Dataset entries:

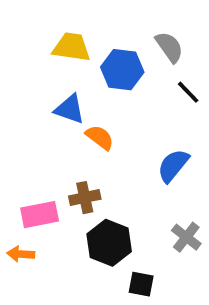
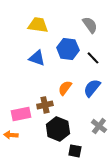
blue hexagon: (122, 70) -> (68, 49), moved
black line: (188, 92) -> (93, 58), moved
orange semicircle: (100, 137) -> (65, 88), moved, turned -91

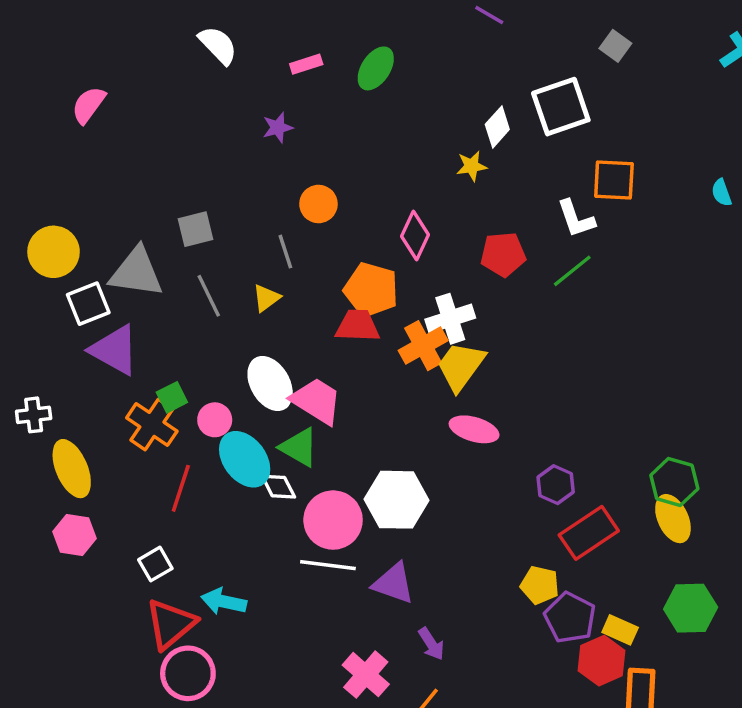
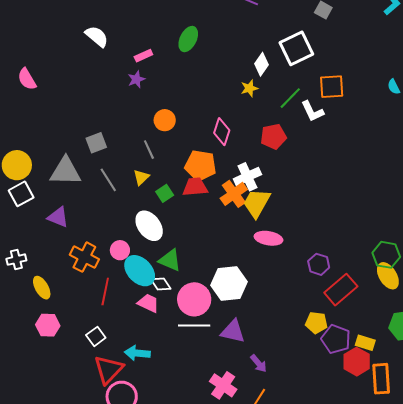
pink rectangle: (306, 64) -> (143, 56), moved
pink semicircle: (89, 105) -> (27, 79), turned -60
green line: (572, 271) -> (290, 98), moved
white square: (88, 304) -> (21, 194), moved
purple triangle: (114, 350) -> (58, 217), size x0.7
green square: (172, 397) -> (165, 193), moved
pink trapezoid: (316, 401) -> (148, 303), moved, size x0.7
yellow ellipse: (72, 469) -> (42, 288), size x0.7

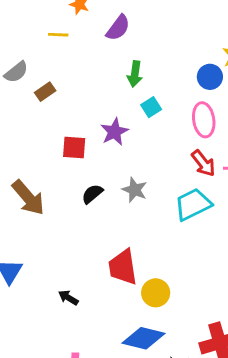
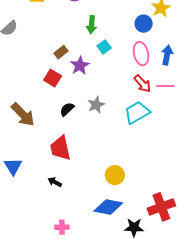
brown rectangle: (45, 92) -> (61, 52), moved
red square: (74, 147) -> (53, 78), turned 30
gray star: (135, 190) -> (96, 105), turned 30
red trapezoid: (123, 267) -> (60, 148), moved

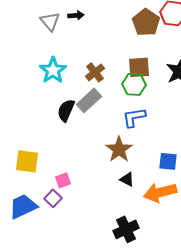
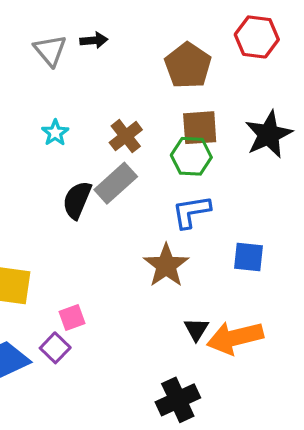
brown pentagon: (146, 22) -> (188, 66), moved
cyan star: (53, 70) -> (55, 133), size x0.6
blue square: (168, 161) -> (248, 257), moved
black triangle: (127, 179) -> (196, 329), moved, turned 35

§ **Work required**
Transcribe the entries above verbatim, excluding any image.

§ **Task result**
blue hexagon: (122, 70) -> (68, 49), moved
black line: (188, 92) -> (93, 58), moved
orange semicircle: (100, 137) -> (65, 88), moved, turned -91

pink rectangle: (306, 64) -> (143, 56), moved
pink semicircle: (89, 105) -> (27, 79), turned -60
green line: (572, 271) -> (290, 98), moved
white square: (88, 304) -> (21, 194), moved
purple triangle: (114, 350) -> (58, 217), size x0.7
green square: (172, 397) -> (165, 193), moved
pink trapezoid: (316, 401) -> (148, 303), moved, size x0.7
yellow ellipse: (72, 469) -> (42, 288), size x0.7

brown rectangle: (45, 92) -> (61, 52), moved
red square: (74, 147) -> (53, 78), turned 30
gray star: (135, 190) -> (96, 105), turned 30
red trapezoid: (123, 267) -> (60, 148), moved

brown pentagon: (146, 22) -> (188, 66), moved
cyan star: (53, 70) -> (55, 133), size x0.6
blue square: (168, 161) -> (248, 257), moved
black triangle: (127, 179) -> (196, 329), moved, turned 35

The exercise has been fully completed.